Records to use below:

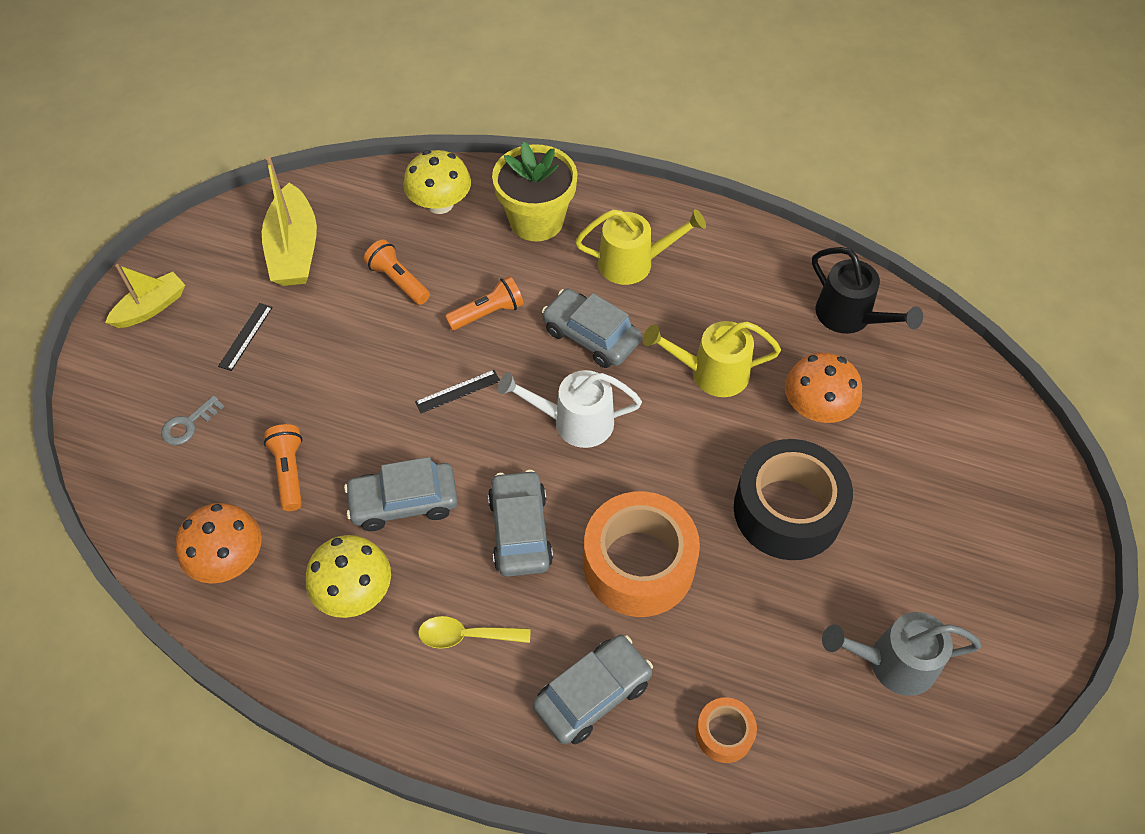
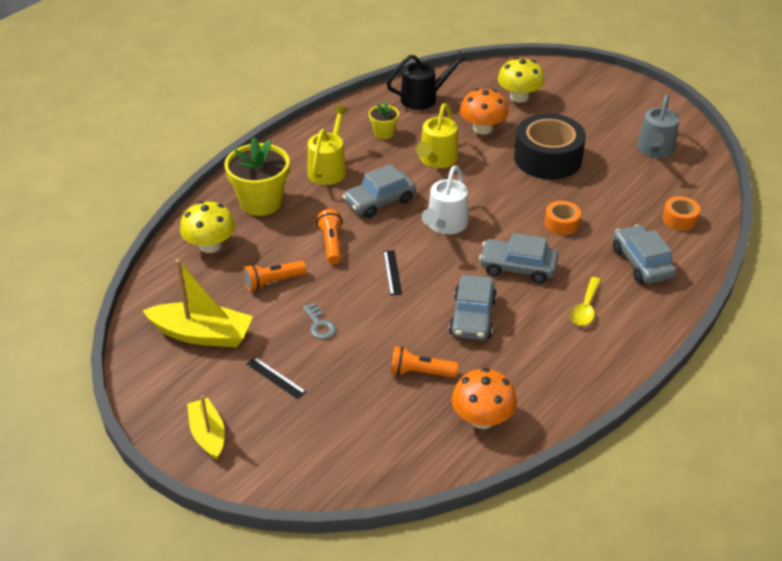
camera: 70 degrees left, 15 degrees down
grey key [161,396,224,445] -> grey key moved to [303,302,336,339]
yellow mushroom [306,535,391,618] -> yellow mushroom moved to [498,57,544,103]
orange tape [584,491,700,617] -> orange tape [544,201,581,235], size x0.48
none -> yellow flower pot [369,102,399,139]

End of Records to use.

== Your assignment ==
Return, word for word, each line from the one that contains "yellow mushroom [306,535,391,618]" through the end of the listing above.

== Task response ==
yellow mushroom [306,535,391,618] -> yellow mushroom moved to [498,57,544,103]
orange tape [584,491,700,617] -> orange tape [544,201,581,235], size x0.48
none -> yellow flower pot [369,102,399,139]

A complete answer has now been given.